• _Task_:
Transcribe the listing that follows exactly, from its first line to its last.

• _Data_:
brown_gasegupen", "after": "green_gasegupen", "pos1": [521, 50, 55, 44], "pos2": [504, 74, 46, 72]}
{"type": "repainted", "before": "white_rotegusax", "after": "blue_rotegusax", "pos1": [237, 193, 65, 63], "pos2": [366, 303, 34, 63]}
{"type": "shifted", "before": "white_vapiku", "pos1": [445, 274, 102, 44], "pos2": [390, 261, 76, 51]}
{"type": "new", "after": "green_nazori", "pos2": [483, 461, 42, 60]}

• _Solution to this problem_:
brown_gasegupen", "after": "green_gasegupen", "pos1": [521, 50, 55, 44], "pos2": [504, 74, 46, 72]}
{"type": "repainted", "before": "white_rotegusax", "after": "blue_rotegusax", "pos1": [237, 193, 65, 63], "pos2": [366, 303, 34, 63]}
{"type": "shifted", "before": "white_vapiku", "pos1": [445, 274, 102, 44], "pos2": [390, 261, 76, 51]}
{"type": "new", "after": "green_nazori", "pos2": [483, 461, 42, 60]}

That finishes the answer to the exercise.